[Recorded data]
========================================

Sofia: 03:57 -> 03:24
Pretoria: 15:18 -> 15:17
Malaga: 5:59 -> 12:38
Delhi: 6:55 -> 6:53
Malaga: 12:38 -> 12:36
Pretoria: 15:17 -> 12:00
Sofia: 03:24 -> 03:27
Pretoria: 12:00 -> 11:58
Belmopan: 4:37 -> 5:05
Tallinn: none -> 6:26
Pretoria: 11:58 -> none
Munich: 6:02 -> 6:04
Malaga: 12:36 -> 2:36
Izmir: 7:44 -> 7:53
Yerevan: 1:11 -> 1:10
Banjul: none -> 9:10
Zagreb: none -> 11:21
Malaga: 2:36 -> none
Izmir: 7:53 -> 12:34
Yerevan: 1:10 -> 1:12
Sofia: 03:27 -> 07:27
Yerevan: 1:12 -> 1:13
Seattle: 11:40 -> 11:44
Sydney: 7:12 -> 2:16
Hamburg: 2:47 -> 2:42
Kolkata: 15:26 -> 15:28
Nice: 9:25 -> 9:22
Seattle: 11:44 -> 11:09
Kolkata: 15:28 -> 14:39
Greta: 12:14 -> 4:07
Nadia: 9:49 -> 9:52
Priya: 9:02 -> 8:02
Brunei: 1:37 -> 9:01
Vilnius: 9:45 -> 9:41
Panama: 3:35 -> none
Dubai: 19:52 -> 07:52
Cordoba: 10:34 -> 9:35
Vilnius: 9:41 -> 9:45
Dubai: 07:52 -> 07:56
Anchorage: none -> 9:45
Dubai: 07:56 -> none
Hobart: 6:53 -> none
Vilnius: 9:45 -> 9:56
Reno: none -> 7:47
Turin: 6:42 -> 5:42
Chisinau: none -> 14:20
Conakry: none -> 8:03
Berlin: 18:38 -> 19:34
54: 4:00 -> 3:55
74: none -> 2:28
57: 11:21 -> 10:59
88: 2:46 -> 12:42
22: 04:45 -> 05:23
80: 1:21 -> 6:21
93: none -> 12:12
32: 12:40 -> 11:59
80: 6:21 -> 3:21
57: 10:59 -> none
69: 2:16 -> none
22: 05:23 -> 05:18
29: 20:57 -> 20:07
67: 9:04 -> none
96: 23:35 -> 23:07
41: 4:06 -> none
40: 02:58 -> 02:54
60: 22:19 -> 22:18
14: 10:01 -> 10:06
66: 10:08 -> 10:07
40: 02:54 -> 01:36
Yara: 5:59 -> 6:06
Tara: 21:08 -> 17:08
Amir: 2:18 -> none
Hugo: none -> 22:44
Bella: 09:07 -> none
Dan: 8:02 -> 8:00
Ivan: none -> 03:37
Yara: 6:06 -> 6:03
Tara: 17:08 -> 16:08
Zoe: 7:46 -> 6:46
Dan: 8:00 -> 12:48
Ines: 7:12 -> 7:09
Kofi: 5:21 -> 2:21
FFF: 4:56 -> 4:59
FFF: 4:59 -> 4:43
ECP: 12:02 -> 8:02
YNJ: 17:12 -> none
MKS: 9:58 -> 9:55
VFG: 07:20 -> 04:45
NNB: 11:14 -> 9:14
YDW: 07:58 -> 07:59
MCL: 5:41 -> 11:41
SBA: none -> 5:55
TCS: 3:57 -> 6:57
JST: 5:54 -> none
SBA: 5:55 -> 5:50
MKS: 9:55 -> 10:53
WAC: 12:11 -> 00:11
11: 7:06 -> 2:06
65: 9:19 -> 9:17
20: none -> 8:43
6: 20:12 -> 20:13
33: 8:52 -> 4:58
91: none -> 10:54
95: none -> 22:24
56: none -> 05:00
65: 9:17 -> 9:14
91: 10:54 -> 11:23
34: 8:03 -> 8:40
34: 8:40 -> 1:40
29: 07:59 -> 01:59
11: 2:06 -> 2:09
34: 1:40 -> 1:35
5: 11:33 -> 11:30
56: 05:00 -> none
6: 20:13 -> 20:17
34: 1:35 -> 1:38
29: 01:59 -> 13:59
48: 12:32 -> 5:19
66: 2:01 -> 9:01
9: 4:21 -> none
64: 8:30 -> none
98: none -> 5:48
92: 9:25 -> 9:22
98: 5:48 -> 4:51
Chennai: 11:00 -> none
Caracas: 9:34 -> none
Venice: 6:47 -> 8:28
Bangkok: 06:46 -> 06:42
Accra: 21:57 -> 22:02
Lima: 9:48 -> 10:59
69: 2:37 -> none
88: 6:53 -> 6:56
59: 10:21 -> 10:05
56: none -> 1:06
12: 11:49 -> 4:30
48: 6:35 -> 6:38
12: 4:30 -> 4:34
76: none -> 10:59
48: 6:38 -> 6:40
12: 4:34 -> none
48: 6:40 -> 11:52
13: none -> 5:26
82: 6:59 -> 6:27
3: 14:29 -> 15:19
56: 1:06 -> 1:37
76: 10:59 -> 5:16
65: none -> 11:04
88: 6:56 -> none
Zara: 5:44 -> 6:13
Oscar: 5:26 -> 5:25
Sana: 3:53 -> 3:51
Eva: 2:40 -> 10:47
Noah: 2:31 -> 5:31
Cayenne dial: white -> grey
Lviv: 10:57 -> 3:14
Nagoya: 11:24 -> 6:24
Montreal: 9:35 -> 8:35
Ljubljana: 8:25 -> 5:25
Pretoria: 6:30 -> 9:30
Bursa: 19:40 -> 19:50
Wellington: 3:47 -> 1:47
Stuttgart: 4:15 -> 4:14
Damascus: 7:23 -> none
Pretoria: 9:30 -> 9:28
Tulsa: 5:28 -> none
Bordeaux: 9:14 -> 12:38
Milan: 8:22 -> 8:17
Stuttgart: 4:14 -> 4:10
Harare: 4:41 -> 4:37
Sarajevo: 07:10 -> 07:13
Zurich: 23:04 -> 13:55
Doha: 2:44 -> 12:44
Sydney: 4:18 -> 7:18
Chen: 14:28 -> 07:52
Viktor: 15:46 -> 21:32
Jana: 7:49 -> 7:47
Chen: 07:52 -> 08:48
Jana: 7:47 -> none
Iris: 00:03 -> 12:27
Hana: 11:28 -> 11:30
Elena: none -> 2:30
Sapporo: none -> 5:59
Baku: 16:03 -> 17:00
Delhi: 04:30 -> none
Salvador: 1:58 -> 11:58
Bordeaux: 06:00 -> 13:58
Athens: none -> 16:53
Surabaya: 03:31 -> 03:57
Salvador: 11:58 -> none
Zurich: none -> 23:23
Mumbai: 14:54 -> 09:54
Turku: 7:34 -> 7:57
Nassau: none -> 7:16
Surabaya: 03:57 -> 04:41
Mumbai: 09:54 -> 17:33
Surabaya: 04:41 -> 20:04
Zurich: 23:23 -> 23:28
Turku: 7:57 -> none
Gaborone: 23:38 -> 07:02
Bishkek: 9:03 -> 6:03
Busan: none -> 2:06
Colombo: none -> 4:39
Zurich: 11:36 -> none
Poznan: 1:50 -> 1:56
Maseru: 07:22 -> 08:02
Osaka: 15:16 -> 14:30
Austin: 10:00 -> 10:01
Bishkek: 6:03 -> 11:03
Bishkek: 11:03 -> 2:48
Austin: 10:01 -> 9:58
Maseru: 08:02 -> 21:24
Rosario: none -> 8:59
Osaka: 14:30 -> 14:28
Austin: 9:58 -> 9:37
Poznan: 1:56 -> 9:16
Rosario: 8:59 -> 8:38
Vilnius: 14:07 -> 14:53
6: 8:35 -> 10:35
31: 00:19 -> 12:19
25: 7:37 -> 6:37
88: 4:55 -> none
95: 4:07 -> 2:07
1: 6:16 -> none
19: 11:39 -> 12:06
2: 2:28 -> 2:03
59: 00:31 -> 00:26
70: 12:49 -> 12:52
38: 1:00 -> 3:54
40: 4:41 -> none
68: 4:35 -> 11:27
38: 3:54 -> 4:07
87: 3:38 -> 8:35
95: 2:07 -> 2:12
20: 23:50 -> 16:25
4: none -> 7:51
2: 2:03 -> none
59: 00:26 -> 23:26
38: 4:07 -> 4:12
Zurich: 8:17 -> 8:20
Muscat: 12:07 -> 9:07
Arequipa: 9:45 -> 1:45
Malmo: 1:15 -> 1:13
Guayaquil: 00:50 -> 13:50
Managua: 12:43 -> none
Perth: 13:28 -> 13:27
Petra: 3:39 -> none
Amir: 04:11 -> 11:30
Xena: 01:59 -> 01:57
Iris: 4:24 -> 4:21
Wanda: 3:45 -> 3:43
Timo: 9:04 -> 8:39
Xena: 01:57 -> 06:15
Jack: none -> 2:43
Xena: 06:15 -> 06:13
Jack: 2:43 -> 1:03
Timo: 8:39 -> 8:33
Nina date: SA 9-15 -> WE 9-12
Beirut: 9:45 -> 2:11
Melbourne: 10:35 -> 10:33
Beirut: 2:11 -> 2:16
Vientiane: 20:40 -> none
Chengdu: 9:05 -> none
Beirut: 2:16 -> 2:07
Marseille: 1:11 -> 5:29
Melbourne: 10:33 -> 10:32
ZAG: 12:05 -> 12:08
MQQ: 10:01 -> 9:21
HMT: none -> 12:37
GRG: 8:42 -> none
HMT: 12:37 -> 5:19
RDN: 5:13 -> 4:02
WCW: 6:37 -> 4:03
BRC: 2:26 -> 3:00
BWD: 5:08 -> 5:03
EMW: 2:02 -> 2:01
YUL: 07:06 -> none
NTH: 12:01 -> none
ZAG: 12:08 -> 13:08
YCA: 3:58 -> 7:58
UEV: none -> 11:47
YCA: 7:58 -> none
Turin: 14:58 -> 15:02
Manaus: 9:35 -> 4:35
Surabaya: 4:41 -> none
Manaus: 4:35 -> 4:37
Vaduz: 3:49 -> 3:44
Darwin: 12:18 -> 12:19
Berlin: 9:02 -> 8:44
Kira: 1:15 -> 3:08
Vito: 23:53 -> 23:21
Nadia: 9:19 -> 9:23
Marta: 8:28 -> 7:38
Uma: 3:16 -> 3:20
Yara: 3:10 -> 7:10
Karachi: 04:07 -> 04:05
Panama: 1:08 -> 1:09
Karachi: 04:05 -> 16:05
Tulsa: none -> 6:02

========================================

** DIRECTIONS **
Transcribe the listing from its first line through the line containing "56: none -> 05:00", with both end lines included.

** WORKED ANSWER **
Sofia: 03:57 -> 03:24
Pretoria: 15:18 -> 15:17
Malaga: 5:59 -> 12:38
Delhi: 6:55 -> 6:53
Malaga: 12:38 -> 12:36
Pretoria: 15:17 -> 12:00
Sofia: 03:24 -> 03:27
Pretoria: 12:00 -> 11:58
Belmopan: 4:37 -> 5:05
Tallinn: none -> 6:26
Pretoria: 11:58 -> none
Munich: 6:02 -> 6:04
Malaga: 12:36 -> 2:36
Izmir: 7:44 -> 7:53
Yerevan: 1:11 -> 1:10
Banjul: none -> 9:10
Zagreb: none -> 11:21
Malaga: 2:36 -> none
Izmir: 7:53 -> 12:34
Yerevan: 1:10 -> 1:12
Sofia: 03:27 -> 07:27
Yerevan: 1:12 -> 1:13
Seattle: 11:40 -> 11:44
Sydney: 7:12 -> 2:16
Hamburg: 2:47 -> 2:42
Kolkata: 15:26 -> 15:28
Nice: 9:25 -> 9:22
Seattle: 11:44 -> 11:09
Kolkata: 15:28 -> 14:39
Greta: 12:14 -> 4:07
Nadia: 9:49 -> 9:52
Priya: 9:02 -> 8:02
Brunei: 1:37 -> 9:01
Vilnius: 9:45 -> 9:41
Panama: 3:35 -> none
Dubai: 19:52 -> 07:52
Cordoba: 10:34 -> 9:35
Vilnius: 9:41 -> 9:45
Dubai: 07:52 -> 07:56
Anchorage: none -> 9:45
Dubai: 07:56 -> none
Hobart: 6:53 -> none
Vilnius: 9:45 -> 9:56
Reno: none -> 7:47
Turin: 6:42 -> 5:42
Chisinau: none -> 14:20
Conakry: none -> 8:03
Berlin: 18:38 -> 19:34
54: 4:00 -> 3:55
74: none -> 2:28
57: 11:21 -> 10:59
88: 2:46 -> 12:42
22: 04:45 -> 05:23
80: 1:21 -> 6:21
93: none -> 12:12
32: 12:40 -> 11:59
80: 6:21 -> 3:21
57: 10:59 -> none
69: 2:16 -> none
22: 05:23 -> 05:18
29: 20:57 -> 20:07
67: 9:04 -> none
96: 23:35 -> 23:07
41: 4:06 -> none
40: 02:58 -> 02:54
60: 22:19 -> 22:18
14: 10:01 -> 10:06
66: 10:08 -> 10:07
40: 02:54 -> 01:36
Yara: 5:59 -> 6:06
Tara: 21:08 -> 17:08
Amir: 2:18 -> none
Hugo: none -> 22:44
Bella: 09:07 -> none
Dan: 8:02 -> 8:00
Ivan: none -> 03:37
Yara: 6:06 -> 6:03
Tara: 17:08 -> 16:08
Zoe: 7:46 -> 6:46
Dan: 8:00 -> 12:48
Ines: 7:12 -> 7:09
Kofi: 5:21 -> 2:21
FFF: 4:56 -> 4:59
FFF: 4:59 -> 4:43
ECP: 12:02 -> 8:02
YNJ: 17:12 -> none
MKS: 9:58 -> 9:55
VFG: 07:20 -> 04:45
NNB: 11:14 -> 9:14
YDW: 07:58 -> 07:59
MCL: 5:41 -> 11:41
SBA: none -> 5:55
TCS: 3:57 -> 6:57
JST: 5:54 -> none
SBA: 5:55 -> 5:50
MKS: 9:55 -> 10:53
WAC: 12:11 -> 00:11
11: 7:06 -> 2:06
65: 9:19 -> 9:17
20: none -> 8:43
6: 20:12 -> 20:13
33: 8:52 -> 4:58
91: none -> 10:54
95: none -> 22:24
56: none -> 05:00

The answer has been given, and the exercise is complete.